_What is required_
Copy all of the records below word for word, changing nothing.

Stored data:
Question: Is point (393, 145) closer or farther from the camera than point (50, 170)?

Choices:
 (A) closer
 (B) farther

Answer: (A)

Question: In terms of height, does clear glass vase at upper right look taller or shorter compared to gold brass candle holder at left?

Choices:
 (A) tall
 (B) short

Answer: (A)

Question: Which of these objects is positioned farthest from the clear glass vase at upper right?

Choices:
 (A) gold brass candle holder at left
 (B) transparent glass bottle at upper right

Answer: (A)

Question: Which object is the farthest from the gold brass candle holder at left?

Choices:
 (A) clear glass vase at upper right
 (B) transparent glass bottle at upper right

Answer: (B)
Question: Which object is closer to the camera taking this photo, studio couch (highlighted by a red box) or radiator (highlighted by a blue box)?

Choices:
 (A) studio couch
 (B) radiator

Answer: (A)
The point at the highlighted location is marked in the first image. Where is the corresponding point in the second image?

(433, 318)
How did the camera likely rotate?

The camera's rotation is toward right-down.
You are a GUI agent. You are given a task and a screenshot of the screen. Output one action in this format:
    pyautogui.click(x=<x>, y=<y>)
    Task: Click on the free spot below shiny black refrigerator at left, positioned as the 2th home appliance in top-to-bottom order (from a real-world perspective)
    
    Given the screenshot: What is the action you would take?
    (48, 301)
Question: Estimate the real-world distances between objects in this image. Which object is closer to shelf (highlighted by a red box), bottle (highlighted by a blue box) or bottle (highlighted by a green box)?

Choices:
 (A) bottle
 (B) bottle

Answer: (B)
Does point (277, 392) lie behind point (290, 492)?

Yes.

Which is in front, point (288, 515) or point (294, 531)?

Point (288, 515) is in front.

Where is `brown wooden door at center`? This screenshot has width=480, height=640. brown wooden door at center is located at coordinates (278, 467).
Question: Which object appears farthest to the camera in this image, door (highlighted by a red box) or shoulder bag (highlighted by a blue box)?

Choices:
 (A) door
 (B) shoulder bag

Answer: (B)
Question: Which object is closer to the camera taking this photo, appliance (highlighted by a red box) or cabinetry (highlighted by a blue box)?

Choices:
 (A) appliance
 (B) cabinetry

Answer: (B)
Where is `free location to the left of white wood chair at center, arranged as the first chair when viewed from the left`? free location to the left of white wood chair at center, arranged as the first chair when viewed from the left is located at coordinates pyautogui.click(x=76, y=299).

_Final answer_
Question: Is point (393, 145) closer or farther from the camera than point (50, 170)?

Choices:
 (A) closer
 (B) farther

Answer: (A)

Question: In terms of height, does clear glass vase at upper right look taller or shorter compared to gold brass candle holder at left?

Choices:
 (A) tall
 (B) short

Answer: (A)

Question: Which of these objects is positioned farthest from the clear glass vase at upper right?

Choices:
 (A) gold brass candle holder at left
 (B) transparent glass bottle at upper right

Answer: (A)

Question: Which object is the farthest from the gold brass candle holder at left?

Choices:
 (A) clear glass vase at upper right
 (B) transparent glass bottle at upper right

Answer: (B)
Question: Which object is closer to the camera taking this photo, studio couch (highlighted by a red box) or radiator (highlighted by a blue box)?

Choices:
 (A) studio couch
 (B) radiator

Answer: (A)
The point at the highlighted location is marked in the first image. Where is the corresponding point in the second image?

(433, 318)
How did the camera likely rotate?

The camera's rotation is toward right-down.
You are a GUI agent. You are given a task and a screenshot of the screen. Output one action in this format:
    pyautogui.click(x=<x>, y=<y>)
    Task: Click on the free spot below shiny black refrigerator at left, positioned as the 2th home appliance in top-to-bottom order (from a real-world perspective)
    
    Given the screenshot: What is the action you would take?
    (48, 301)
Question: Estimate the real-world distances between objects in this image. Which object is closer to shelf (highlighted by a red box), bottle (highlighted by a blue box) or bottle (highlighted by a green box)?

Choices:
 (A) bottle
 (B) bottle

Answer: (B)
Does point (277, 392) lie behind point (290, 492)?

Yes.

Which is in front, point (288, 515) or point (294, 531)?

Point (288, 515) is in front.

Where is `brown wooden door at center`? This screenshot has width=480, height=640. brown wooden door at center is located at coordinates (278, 467).
Question: Which object appears farthest to the camera in this image, door (highlighted by a red box) or shoulder bag (highlighted by a blue box)?

Choices:
 (A) door
 (B) shoulder bag

Answer: (B)
Question: Which object is closer to the camera taking this photo, appliance (highlighted by a red box) or cabinetry (highlighted by a blue box)?

Choices:
 (A) appliance
 (B) cabinetry

Answer: (B)
Where is `free location to the left of white wood chair at center, arranged as the first chair when viewed from the left`? free location to the left of white wood chair at center, arranged as the first chair when viewed from the left is located at coordinates pyautogui.click(x=76, y=299).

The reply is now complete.